* Begin Data in this exercise *

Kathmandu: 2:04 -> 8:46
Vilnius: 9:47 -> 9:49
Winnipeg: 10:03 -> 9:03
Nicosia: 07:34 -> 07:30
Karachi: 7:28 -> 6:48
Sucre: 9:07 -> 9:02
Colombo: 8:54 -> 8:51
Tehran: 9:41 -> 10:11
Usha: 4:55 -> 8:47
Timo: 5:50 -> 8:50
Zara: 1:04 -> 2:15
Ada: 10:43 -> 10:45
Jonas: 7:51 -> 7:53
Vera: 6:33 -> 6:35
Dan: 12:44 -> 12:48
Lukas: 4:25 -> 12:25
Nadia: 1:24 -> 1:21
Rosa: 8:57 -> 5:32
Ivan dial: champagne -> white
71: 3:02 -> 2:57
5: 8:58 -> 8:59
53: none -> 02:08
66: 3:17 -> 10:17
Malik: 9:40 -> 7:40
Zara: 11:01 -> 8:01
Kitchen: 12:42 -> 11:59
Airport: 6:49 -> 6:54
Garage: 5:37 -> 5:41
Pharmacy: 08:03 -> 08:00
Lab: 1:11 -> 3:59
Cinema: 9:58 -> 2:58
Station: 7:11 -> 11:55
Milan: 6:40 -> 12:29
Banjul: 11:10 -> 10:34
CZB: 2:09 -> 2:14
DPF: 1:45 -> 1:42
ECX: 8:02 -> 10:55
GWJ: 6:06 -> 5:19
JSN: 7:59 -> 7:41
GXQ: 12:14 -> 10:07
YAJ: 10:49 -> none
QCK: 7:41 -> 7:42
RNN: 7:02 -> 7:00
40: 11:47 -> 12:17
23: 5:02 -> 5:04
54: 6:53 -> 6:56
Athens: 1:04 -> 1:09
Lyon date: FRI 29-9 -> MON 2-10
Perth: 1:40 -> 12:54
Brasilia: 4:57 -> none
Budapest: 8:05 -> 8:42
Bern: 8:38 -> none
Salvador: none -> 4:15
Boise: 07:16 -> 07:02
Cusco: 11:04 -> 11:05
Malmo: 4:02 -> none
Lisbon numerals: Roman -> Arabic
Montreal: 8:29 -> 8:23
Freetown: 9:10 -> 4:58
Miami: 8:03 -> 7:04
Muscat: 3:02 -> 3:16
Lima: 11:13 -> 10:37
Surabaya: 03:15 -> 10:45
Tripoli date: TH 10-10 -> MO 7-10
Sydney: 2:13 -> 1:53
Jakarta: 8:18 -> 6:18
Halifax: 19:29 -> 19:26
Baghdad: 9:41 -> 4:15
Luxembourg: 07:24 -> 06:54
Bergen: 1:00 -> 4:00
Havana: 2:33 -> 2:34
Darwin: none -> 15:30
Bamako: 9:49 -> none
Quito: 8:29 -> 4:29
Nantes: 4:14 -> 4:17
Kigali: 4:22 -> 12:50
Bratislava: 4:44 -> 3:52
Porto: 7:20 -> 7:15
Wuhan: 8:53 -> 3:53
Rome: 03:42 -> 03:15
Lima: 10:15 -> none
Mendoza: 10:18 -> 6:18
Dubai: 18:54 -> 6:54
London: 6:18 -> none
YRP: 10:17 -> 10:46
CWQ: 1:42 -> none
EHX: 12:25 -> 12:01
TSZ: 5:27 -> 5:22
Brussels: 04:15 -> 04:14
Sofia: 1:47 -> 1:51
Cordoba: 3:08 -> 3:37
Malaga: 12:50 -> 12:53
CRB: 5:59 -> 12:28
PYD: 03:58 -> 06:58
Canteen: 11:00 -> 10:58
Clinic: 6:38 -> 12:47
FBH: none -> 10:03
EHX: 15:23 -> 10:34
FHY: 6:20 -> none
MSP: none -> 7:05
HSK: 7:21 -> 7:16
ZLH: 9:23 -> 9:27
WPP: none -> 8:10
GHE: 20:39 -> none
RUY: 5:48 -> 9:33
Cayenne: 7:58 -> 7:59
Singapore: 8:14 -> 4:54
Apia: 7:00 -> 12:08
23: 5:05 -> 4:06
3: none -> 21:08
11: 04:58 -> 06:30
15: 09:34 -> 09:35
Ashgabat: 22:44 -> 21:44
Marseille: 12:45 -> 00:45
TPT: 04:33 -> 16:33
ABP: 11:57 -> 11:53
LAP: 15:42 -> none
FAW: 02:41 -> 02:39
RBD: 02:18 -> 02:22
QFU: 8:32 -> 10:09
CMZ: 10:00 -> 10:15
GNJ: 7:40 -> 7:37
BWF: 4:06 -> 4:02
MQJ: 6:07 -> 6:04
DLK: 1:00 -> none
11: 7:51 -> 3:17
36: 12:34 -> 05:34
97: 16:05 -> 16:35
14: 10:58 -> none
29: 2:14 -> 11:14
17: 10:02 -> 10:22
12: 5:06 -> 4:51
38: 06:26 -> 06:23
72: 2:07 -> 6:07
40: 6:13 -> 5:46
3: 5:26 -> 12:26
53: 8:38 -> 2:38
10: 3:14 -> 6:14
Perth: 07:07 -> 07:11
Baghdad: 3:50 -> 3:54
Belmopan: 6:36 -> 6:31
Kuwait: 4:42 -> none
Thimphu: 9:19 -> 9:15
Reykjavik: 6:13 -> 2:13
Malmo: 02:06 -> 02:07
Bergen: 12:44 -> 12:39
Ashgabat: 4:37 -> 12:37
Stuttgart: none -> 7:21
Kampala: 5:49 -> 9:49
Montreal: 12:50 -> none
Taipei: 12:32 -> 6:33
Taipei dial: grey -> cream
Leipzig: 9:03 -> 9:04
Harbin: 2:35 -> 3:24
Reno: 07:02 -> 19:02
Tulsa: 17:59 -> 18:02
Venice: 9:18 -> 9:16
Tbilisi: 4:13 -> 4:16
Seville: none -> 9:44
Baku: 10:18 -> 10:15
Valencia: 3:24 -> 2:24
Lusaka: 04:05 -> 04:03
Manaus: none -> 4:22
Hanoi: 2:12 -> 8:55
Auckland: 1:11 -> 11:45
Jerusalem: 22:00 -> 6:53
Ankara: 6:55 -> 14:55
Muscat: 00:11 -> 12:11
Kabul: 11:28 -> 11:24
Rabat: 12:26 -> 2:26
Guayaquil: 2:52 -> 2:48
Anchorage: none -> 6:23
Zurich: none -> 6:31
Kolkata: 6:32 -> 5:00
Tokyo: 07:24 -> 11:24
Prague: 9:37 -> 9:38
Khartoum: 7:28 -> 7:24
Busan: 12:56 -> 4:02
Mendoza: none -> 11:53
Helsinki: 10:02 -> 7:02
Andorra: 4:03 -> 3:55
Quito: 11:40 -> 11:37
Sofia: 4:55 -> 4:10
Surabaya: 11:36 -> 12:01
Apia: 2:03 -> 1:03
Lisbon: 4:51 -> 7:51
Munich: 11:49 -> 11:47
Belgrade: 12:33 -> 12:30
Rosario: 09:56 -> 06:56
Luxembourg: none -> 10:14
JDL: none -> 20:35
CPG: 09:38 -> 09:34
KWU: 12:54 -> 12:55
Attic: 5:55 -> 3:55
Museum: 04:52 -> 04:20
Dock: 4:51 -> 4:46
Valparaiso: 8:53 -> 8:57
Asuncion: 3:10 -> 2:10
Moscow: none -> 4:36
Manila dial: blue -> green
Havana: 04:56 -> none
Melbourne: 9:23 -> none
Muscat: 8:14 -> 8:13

* End Data in this exercise *

What you have to do: Convert all of the lines above into a Markdown table with the columns Number and Record line, and leave out any blank lines.

Expected answer:
| Number | Record line |
|---|---|
| 1 | Kathmandu: 2:04 -> 8:46 |
| 2 | Vilnius: 9:47 -> 9:49 |
| 3 | Winnipeg: 10:03 -> 9:03 |
| 4 | Nicosia: 07:34 -> 07:30 |
| 5 | Karachi: 7:28 -> 6:48 |
| 6 | Sucre: 9:07 -> 9:02 |
| 7 | Colombo: 8:54 -> 8:51 |
| 8 | Tehran: 9:41 -> 10:11 |
| 9 | Usha: 4:55 -> 8:47 |
| 10 | Timo: 5:50 -> 8:50 |
| 11 | Zara: 1:04 -> 2:15 |
| 12 | Ada: 10:43 -> 10:45 |
| 13 | Jonas: 7:51 -> 7:53 |
| 14 | Vera: 6:33 -> 6:35 |
| 15 | Dan: 12:44 -> 12:48 |
| 16 | Lukas: 4:25 -> 12:25 |
| 17 | Nadia: 1:24 -> 1:21 |
| 18 | Rosa: 8:57 -> 5:32 |
| 19 | Ivan dial: champagne -> white |
| 20 | 71: 3:02 -> 2:57 |
| 21 | 5: 8:58 -> 8:59 |
| 22 | 53: none -> 02:08 |
| 23 | 66: 3:17 -> 10:17 |
| 24 | Malik: 9:40 -> 7:40 |
| 25 | Zara: 11:01 -> 8:01 |
| 26 | Kitchen: 12:42 -> 11:59 |
| 27 | Airport: 6:49 -> 6:54 |
| 28 | Garage: 5:37 -> 5:41 |
| 29 | Pharmacy: 08:03 -> 08:00 |
| 30 | Lab: 1:11 -> 3:59 |
| 31 | Cinema: 9:58 -> 2:58 |
| 32 | Station: 7:11 -> 11:55 |
| 33 | Milan: 6:40 -> 12:29 |
| 34 | Banjul: 11:10 -> 10:34 |
| 35 | CZB: 2:09 -> 2:14 |
| 36 | DPF: 1:45 -> 1:42 |
| 37 | ECX: 8:02 -> 10:55 |
| 38 | GWJ: 6:06 -> 5:19 |
| 39 | JSN: 7:59 -> 7:41 |
| 40 | GXQ: 12:14 -> 10:07 |
| 41 | YAJ: 10:49 -> none |
| 42 | QCK: 7:41 -> 7:42 |
| 43 | RNN: 7:02 -> 7:00 |
| 44 | 40: 11:47 -> 12:17 |
| 45 | 23: 5:02 -> 5:04 |
| 46 | 54: 6:53 -> 6:56 |
| 47 | Athens: 1:04 -> 1:09 |
| 48 | Lyon date: FRI 29-9 -> MON 2-10 |
| 49 | Perth: 1:40 -> 12:54 |
| 50 | Brasilia: 4:57 -> none |
| 51 | Budapest: 8:05 -> 8:42 |
| 52 | Bern: 8:38 -> none |
| 53 | Salvador: none -> 4:15 |
| 54 | Boise: 07:16 -> 07:02 |
| 55 | Cusco: 11:04 -> 11:05 |
| 56 | Malmo: 4:02 -> none |
| 57 | Lisbon numerals: Roman -> Arabic |
| 58 | Montreal: 8:29 -> 8:23 |
| 59 | Freetown: 9:10 -> 4:58 |
| 60 | Miami: 8:03 -> 7:04 |
| 61 | Muscat: 3:02 -> 3:16 |
| 62 | Lima: 11:13 -> 10:37 |
| 63 | Surabaya: 03:15 -> 10:45 |
| 64 | Tripoli date: TH 10-10 -> MO 7-10 |
| 65 | Sydney: 2:13 -> 1:53 |
| 66 | Jakarta: 8:18 -> 6:18 |
| 67 | Halifax: 19:29 -> 19:26 |
| 68 | Baghdad: 9:41 -> 4:15 |
| 69 | Luxembourg: 07:24 -> 06:54 |
| 70 | Bergen: 1:00 -> 4:00 |
| 71 | Havana: 2:33 -> 2:34 |
| 72 | Darwin: none -> 15:30 |
| 73 | Bamako: 9:49 -> none |
| 74 | Quito: 8:29 -> 4:29 |
| 75 | Nantes: 4:14 -> 4:17 |
| 76 | Kigali: 4:22 -> 12:50 |
| 77 | Bratislava: 4:44 -> 3:52 |
| 78 | Porto: 7:20 -> 7:15 |
| 79 | Wuhan: 8:53 -> 3:53 |
| 80 | Rome: 03:42 -> 03:15 |
| 81 | Lima: 10:15 -> none |
| 82 | Mendoza: 10:18 -> 6:18 |
| 83 | Dubai: 18:54 -> 6:54 |
| 84 | London: 6:18 -> none |
| 85 | YRP: 10:17 -> 10:46 |
| 86 | CWQ: 1:42 -> none |
| 87 | EHX: 12:25 -> 12:01 |
| 88 | TSZ: 5:27 -> 5:22 |
| 89 | Brussels: 04:15 -> 04:14 |
| 90 | Sofia: 1:47 -> 1:51 |
| 91 | Cordoba: 3:08 -> 3:37 |
| 92 | Malaga: 12:50 -> 12:53 |
| 93 | CRB: 5:59 -> 12:28 |
| 94 | PYD: 03:58 -> 06:58 |
| 95 | Canteen: 11:00 -> 10:58 |
| 96 | Clinic: 6:38 -> 12:47 |
| 97 | FBH: none -> 10:03 |
| 98 | EHX: 15:23 -> 10:34 |
| 99 | FHY: 6:20 -> none |
| 100 | MSP: none -> 7:05 |
| 101 | HSK: 7:21 -> 7:16 |
| 102 | ZLH: 9:23 -> 9:27 |
| 103 | WPP: none -> 8:10 |
| 104 | GHE: 20:39 -> none |
| 105 | RUY: 5:48 -> 9:33 |
| 106 | Cayenne: 7:58 -> 7:59 |
| 107 | Singapore: 8:14 -> 4:54 |
| 108 | Apia: 7:00 -> 12:08 |
| 109 | 23: 5:05 -> 4:06 |
| 110 | 3: none -> 21:08 |
| 111 | 11: 04:58 -> 06:30 |
| 112 | 15: 09:34 -> 09:35 |
| 113 | Ashgabat: 22:44 -> 21:44 |
| 114 | Marseille: 12:45 -> 00:45 |
| 115 | TPT: 04:33 -> 16:33 |
| 116 | ABP: 11:57 -> 11:53 |
| 117 | LAP: 15:42 -> none |
| 118 | FAW: 02:41 -> 02:39 |
| 119 | RBD: 02:18 -> 02:22 |
| 120 | QFU: 8:32 -> 10:09 |
| 121 | CMZ: 10:00 -> 10:15 |
| 122 | GNJ: 7:40 -> 7:37 |
| 123 | BWF: 4:06 -> 4:02 |
| 124 | MQJ: 6:07 -> 6:04 |
| 125 | DLK: 1:00 -> none |
| 126 | 11: 7:51 -> 3:17 |
| 127 | 36: 12:34 -> 05:34 |
| 128 | 97: 16:05 -> 16:35 |
| 129 | 14: 10:58 -> none |
| 130 | 29: 2:14 -> 11:14 |
| 131 | 17: 10:02 -> 10:22 |
| 132 | 12: 5:06 -> 4:51 |
| 133 | 38: 06:26 -> 06:23 |
| 134 | 72: 2:07 -> 6:07 |
| 135 | 40: 6:13 -> 5:46 |
| 136 | 3: 5:26 -> 12:26 |
| 137 | 53: 8:38 -> 2:38 |
| 138 | 10: 3:14 -> 6:14 |
| 139 | Perth: 07:07 -> 07:11 |
| 140 | Baghdad: 3:50 -> 3:54 |
| 141 | Belmopan: 6:36 -> 6:31 |
| 142 | Kuwait: 4:42 -> none |
| 143 | Thimphu: 9:19 -> 9:15 |
| 144 | Reykjavik: 6:13 -> 2:13 |
| 145 | Malmo: 02:06 -> 02:07 |
| 146 | Bergen: 12:44 -> 12:39 |
| 147 | Ashgabat: 4:37 -> 12:37 |
| 148 | Stuttgart: none -> 7:21 |
| 149 | Kampala: 5:49 -> 9:49 |
| 150 | Montreal: 12:50 -> none |
| 151 | Taipei: 12:32 -> 6:33 |
| 152 | Taipei dial: grey -> cream |
| 153 | Leipzig: 9:03 -> 9:04 |
| 154 | Harbin: 2:35 -> 3:24 |
| 155 | Reno: 07:02 -> 19:02 |
| 156 | Tulsa: 17:59 -> 18:02 |
| 157 | Venice: 9:18 -> 9:16 |
| 158 | Tbilisi: 4:13 -> 4:16 |
| 159 | Seville: none -> 9:44 |
| 160 | Baku: 10:18 -> 10:15 |
| 161 | Valencia: 3:24 -> 2:24 |
| 162 | Lusaka: 04:05 -> 04:03 |
| 163 | Manaus: none -> 4:22 |
| 164 | Hanoi: 2:12 -> 8:55 |
| 165 | Auckland: 1:11 -> 11:45 |
| 166 | Jerusalem: 22:00 -> 6:53 |
| 167 | Ankara: 6:55 -> 14:55 |
| 168 | Muscat: 00:11 -> 12:11 |
| 169 | Kabul: 11:28 -> 11:24 |
| 170 | Rabat: 12:26 -> 2:26 |
| 171 | Guayaquil: 2:52 -> 2:48 |
| 172 | Anchorage: none -> 6:23 |
| 173 | Zurich: none -> 6:31 |
| 174 | Kolkata: 6:32 -> 5:00 |
| 175 | Tokyo: 07:24 -> 11:24 |
| 176 | Prague: 9:37 -> 9:38 |
| 177 | Khartoum: 7:28 -> 7:24 |
| 178 | Busan: 12:56 -> 4:02 |
| 179 | Mendoza: none -> 11:53 |
| 180 | Helsinki: 10:02 -> 7:02 |
| 181 | Andorra: 4:03 -> 3:55 |
| 182 | Quito: 11:40 -> 11:37 |
| 183 | Sofia: 4:55 -> 4:10 |
| 184 | Surabaya: 11:36 -> 12:01 |
| 185 | Apia: 2:03 -> 1:03 |
| 186 | Lisbon: 4:51 -> 7:51 |
| 187 | Munich: 11:49 -> 11:47 |
| 188 | Belgrade: 12:33 -> 12:30 |
| 189 | Rosario: 09:56 -> 06:56 |
| 190 | Luxembourg: none -> 10:14 |
| 191 | JDL: none -> 20:35 |
| 192 | CPG: 09:38 -> 09:34 |
| 193 | KWU: 12:54 -> 12:55 |
| 194 | Attic: 5:55 -> 3:55 |
| 195 | Museum: 04:52 -> 04:20 |
| 196 | Dock: 4:51 -> 4:46 |
| 197 | Valparaiso: 8:53 -> 8:57 |
| 198 | Asuncion: 3:10 -> 2:10 |
| 199 | Moscow: none -> 4:36 |
| 200 | Manila dial: blue -> green |
| 201 | Havana: 04:56 -> none |
| 202 | Melbourne: 9:23 -> none |
| 203 | Muscat: 8:14 -> 8:13 |